* AIM OF THE EXERCISE *
Examine the entries below, count the lines holding the string "stacking", and respond with the number only.
- Opening Delimiter -
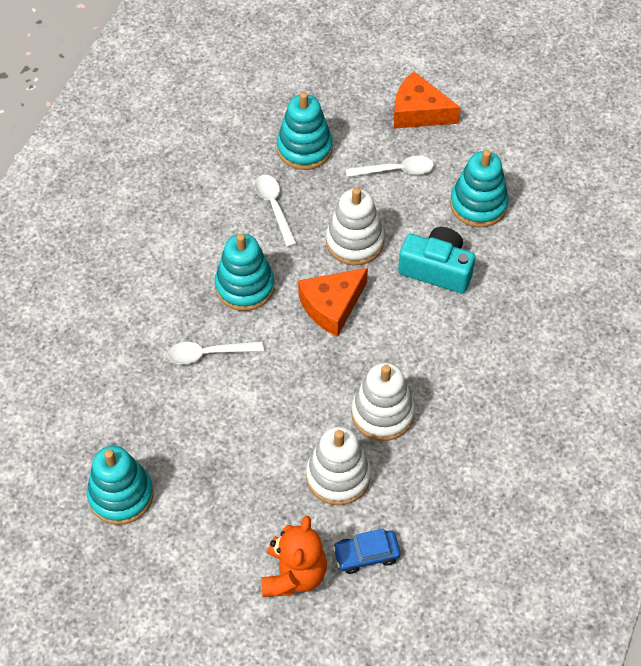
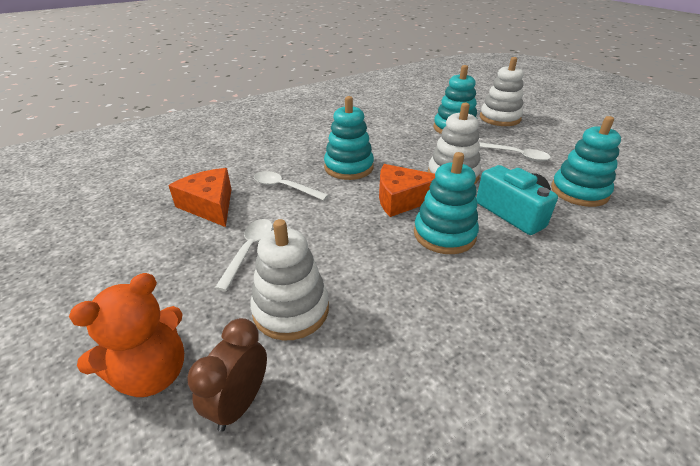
camera: 35 degrees right, 20 degrees down
(121, 495) = (123, 232): turquoise stacking toy -> turquoise stacking toy (444, 234)
(274, 207) = (408, 143): white spoon -> white spoon (249, 250)
(366, 554) = (240, 403): blue car -> brown clock
(382, 413) = (381, 283): white stacking toy -> white stacking toy (500, 118)
(418, 112) = (554, 137): orange cheese -> orange cheese (209, 205)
- Closing Delimiter -
* EXERCISE OUTPUT *
2